DIRECTIONS FOR THIS TASK: Rewrite these lines with every "none" swapped for "blank", changing nothing else, and leave the pictures out of your answer.

___ GIVEN INFORMATION

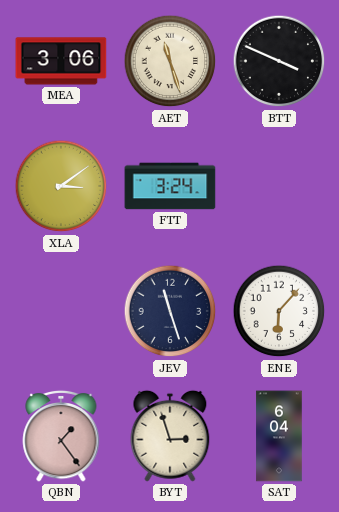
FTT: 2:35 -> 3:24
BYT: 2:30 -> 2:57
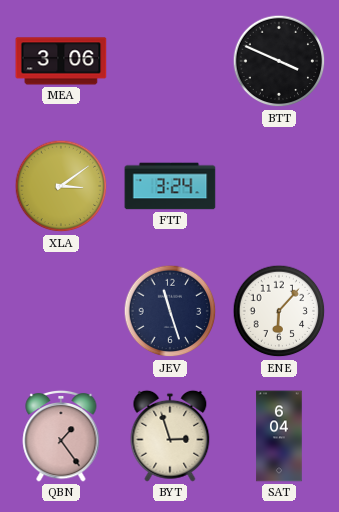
AET: 11:27 -> none
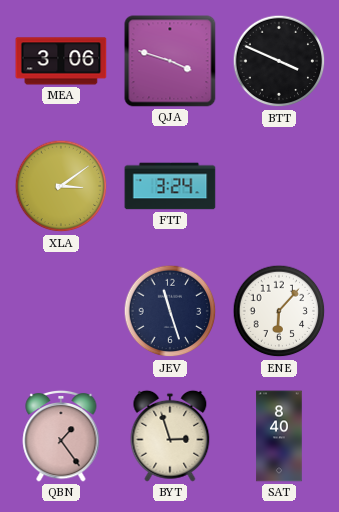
QJA: none -> 3:48
SAT: 6:04 -> 8:40
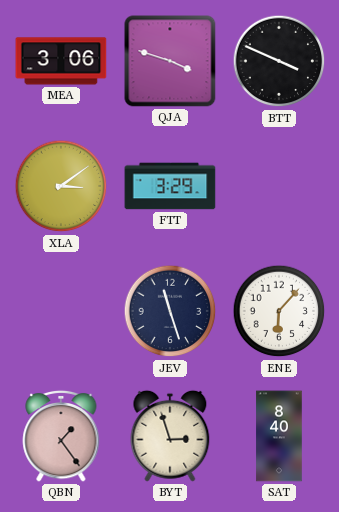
FTT: 3:24 -> 3:29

______

THE RESULT:
FTT: 2:35 -> 3:24
BYT: 2:30 -> 2:57
AET: 11:27 -> blank
QJA: blank -> 3:48
SAT: 6:04 -> 8:40
FTT: 3:24 -> 3:29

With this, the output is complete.